Exercise: Where the records below reach the line containing "(436, 118) = (453, 140): brown cube -> none", start transcribing, and end with the line containing "(864, 370) = (297, 202): yellow", exactly and with nothing else added.

Scene difference descriptions:
+++

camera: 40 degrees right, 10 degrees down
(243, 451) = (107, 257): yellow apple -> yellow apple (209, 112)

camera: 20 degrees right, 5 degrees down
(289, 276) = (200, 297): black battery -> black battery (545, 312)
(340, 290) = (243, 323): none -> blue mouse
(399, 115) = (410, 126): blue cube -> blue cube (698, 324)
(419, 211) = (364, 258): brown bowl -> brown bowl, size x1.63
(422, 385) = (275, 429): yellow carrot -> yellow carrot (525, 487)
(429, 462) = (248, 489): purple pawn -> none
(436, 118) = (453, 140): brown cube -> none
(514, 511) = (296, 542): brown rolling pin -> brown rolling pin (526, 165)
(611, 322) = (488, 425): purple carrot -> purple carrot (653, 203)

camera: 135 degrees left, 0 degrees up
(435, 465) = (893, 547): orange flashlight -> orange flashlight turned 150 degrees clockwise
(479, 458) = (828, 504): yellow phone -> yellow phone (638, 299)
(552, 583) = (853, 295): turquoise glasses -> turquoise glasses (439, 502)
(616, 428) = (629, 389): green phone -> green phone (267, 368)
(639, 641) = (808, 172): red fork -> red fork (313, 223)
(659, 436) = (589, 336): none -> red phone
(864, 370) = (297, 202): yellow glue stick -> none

+++

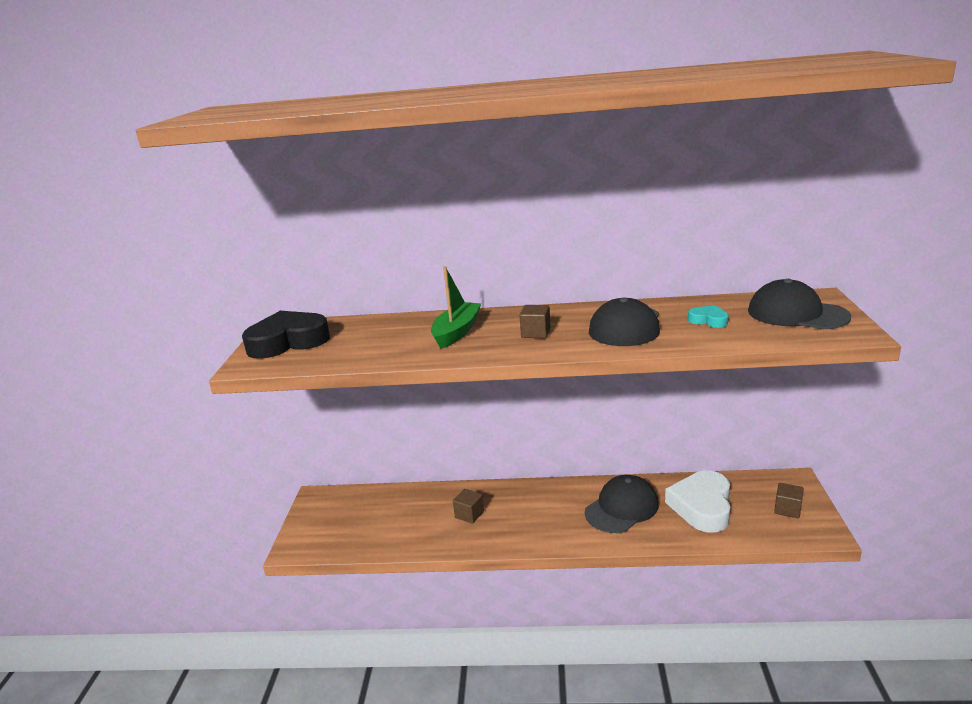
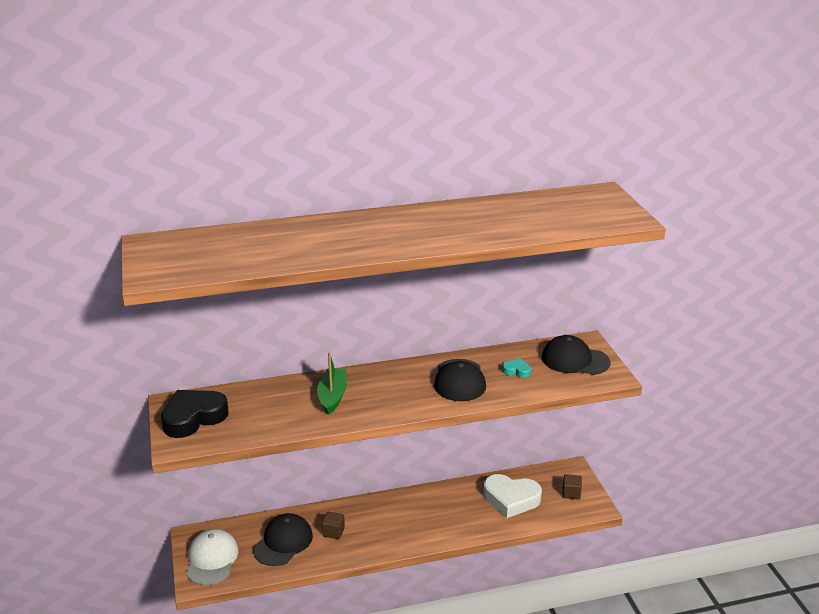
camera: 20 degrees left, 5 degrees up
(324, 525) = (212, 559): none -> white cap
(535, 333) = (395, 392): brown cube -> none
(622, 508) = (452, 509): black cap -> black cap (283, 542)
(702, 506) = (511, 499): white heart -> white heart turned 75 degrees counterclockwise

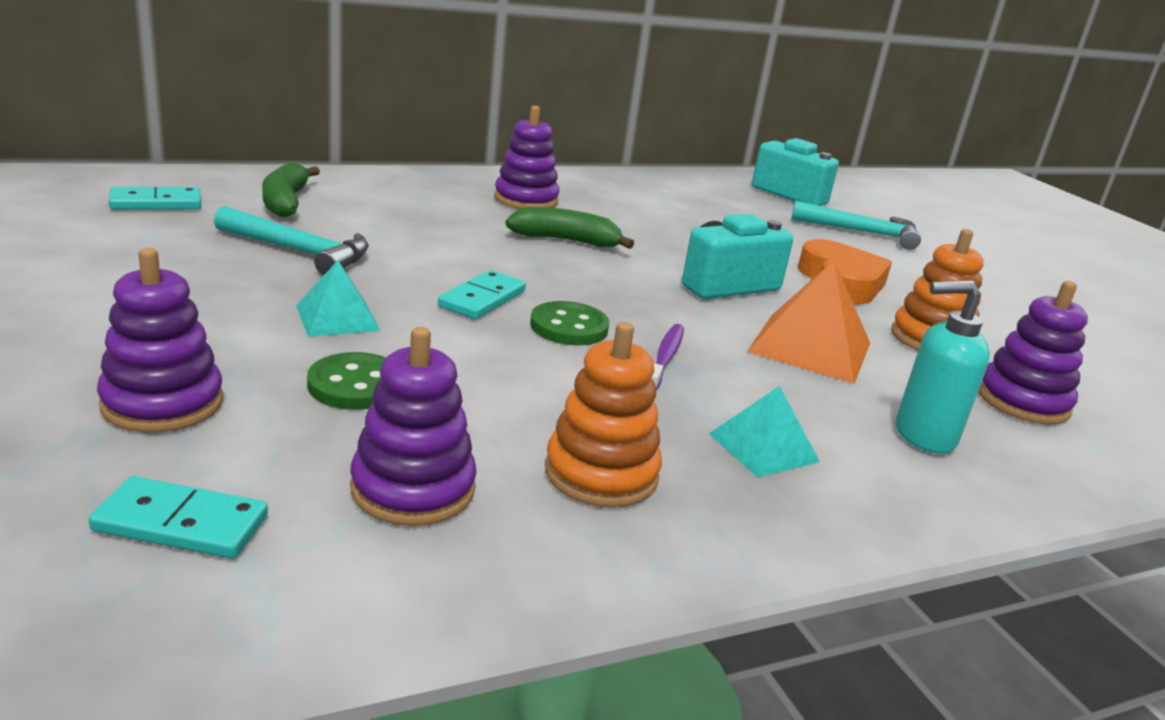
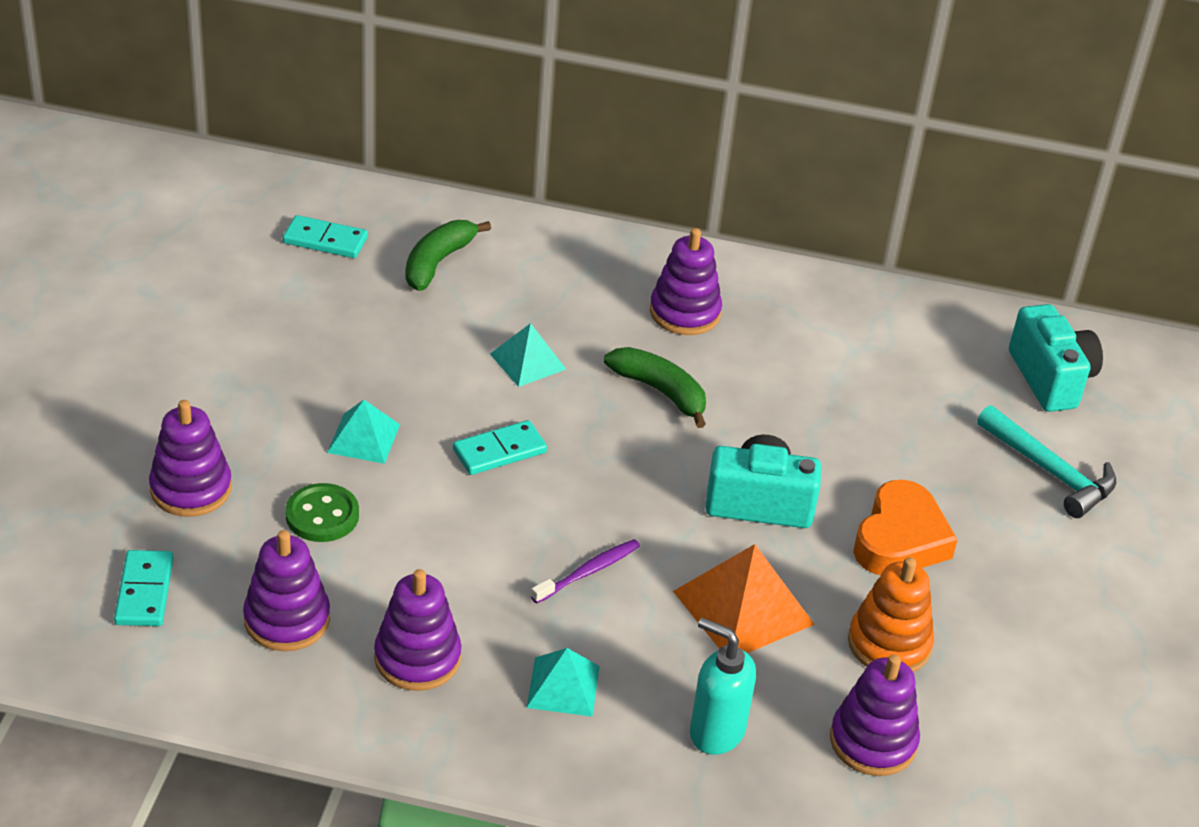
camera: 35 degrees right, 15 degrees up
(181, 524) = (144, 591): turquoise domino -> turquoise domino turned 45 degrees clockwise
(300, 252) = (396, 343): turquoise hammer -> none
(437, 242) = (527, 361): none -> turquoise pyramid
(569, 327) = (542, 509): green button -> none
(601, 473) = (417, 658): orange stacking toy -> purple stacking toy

+++

Written response:
(436, 118) = (453, 140): brown cube -> none
(514, 511) = (296, 542): brown rolling pin -> brown rolling pin (526, 165)
(611, 322) = (488, 425): purple carrot -> purple carrot (653, 203)

camera: 135 degrees left, 0 degrees up
(435, 465) = (893, 547): orange flashlight -> orange flashlight turned 150 degrees clockwise
(479, 458) = (828, 504): yellow phone -> yellow phone (638, 299)
(552, 583) = (853, 295): turquoise glasses -> turquoise glasses (439, 502)
(616, 428) = (629, 389): green phone -> green phone (267, 368)
(639, 641) = (808, 172): red fork -> red fork (313, 223)
(659, 436) = (589, 336): none -> red phone
(864, 370) = (297, 202): yellow glue stick -> none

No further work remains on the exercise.